-- Exercise details --
Return the data below exactly, but only from the line containing "grey cactus [271" through the line containing "brown stacking toy", with both of those lines included.
Segment Open
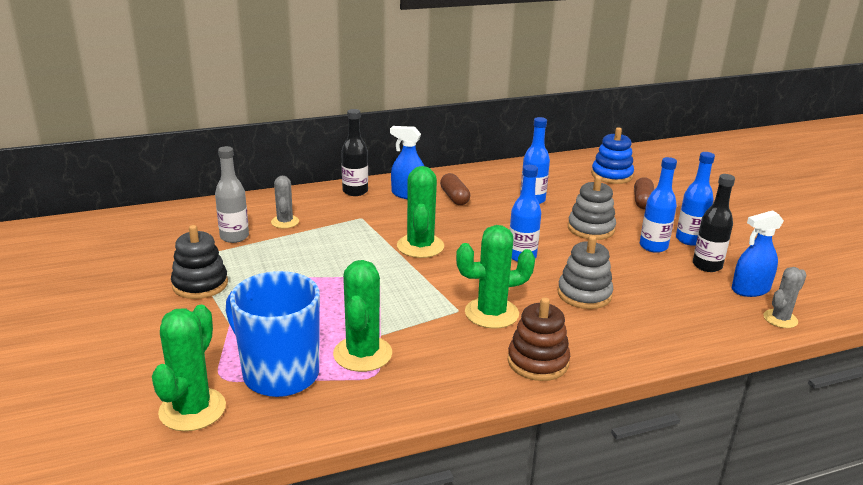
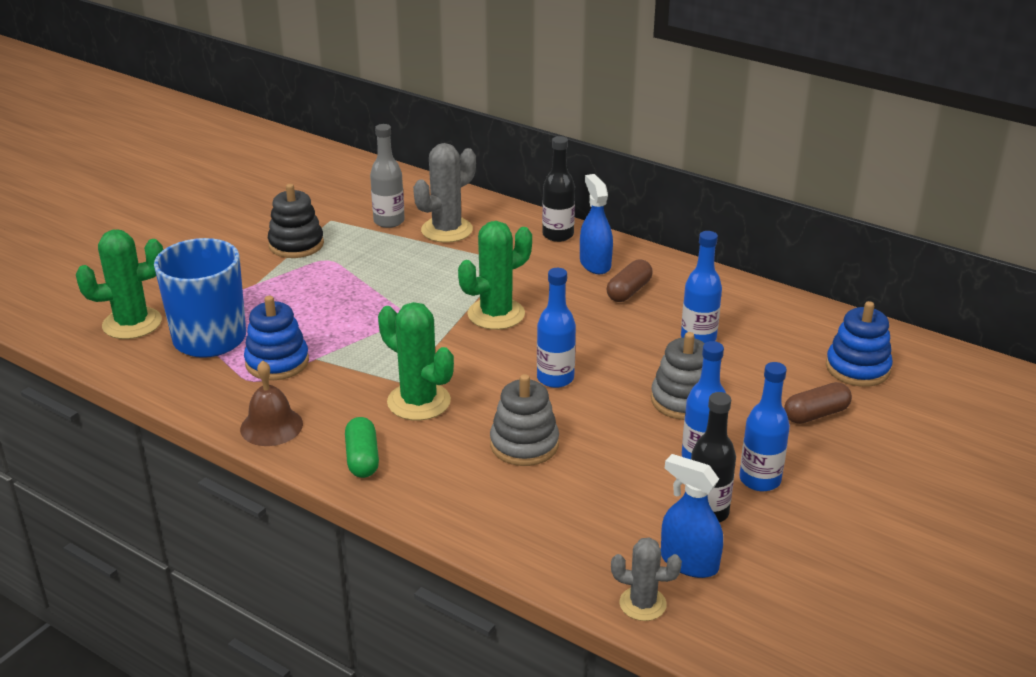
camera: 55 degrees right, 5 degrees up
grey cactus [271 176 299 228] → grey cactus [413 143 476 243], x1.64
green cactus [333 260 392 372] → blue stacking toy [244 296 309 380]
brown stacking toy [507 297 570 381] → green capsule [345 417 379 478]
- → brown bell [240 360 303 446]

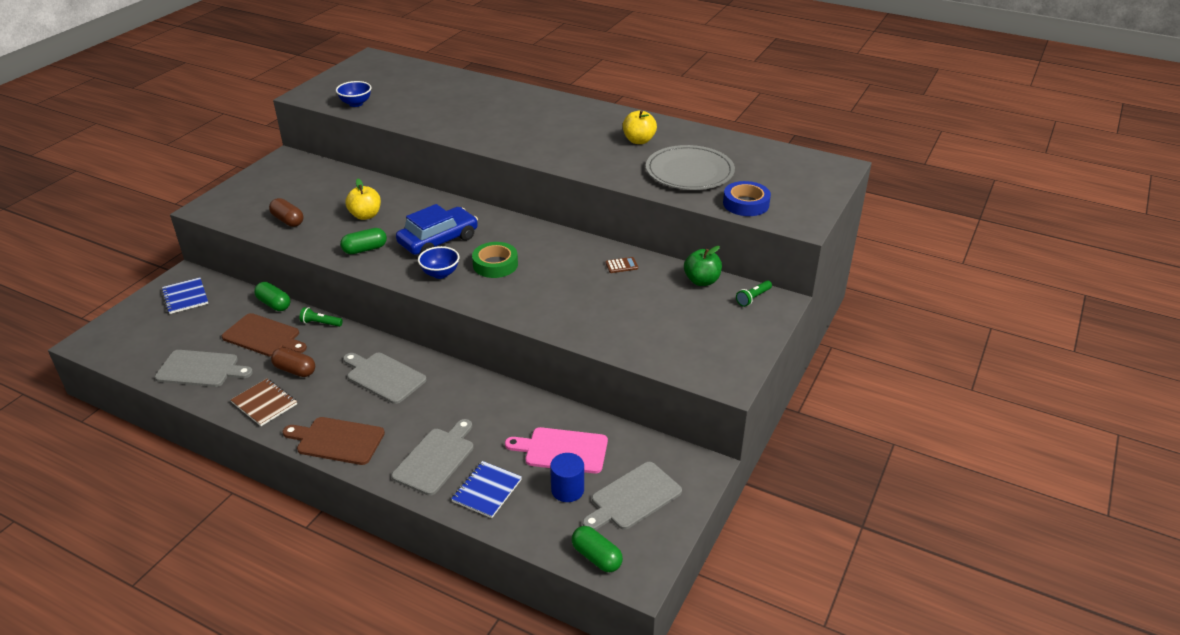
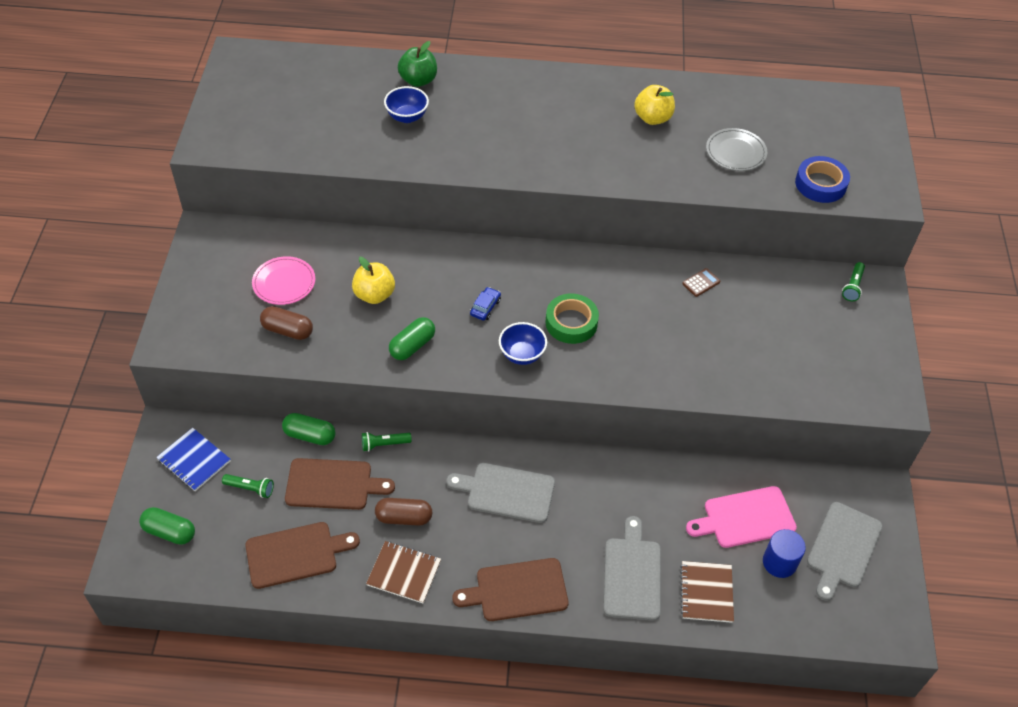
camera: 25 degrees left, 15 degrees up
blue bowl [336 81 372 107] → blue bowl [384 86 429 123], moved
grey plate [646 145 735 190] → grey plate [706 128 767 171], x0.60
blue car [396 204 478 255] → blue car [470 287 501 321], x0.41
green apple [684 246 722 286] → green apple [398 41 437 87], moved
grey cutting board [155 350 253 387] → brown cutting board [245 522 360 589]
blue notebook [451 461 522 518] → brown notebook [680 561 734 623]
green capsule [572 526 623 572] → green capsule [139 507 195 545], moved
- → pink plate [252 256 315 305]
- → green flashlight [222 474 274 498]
Segment Closed
-- Completed task --
grey cactus [271 176 299 228] → grey cactus [413 143 476 243], x1.64
green cactus [333 260 392 372] → blue stacking toy [244 296 309 380]
brown stacking toy [507 297 570 381] → green capsule [345 417 379 478]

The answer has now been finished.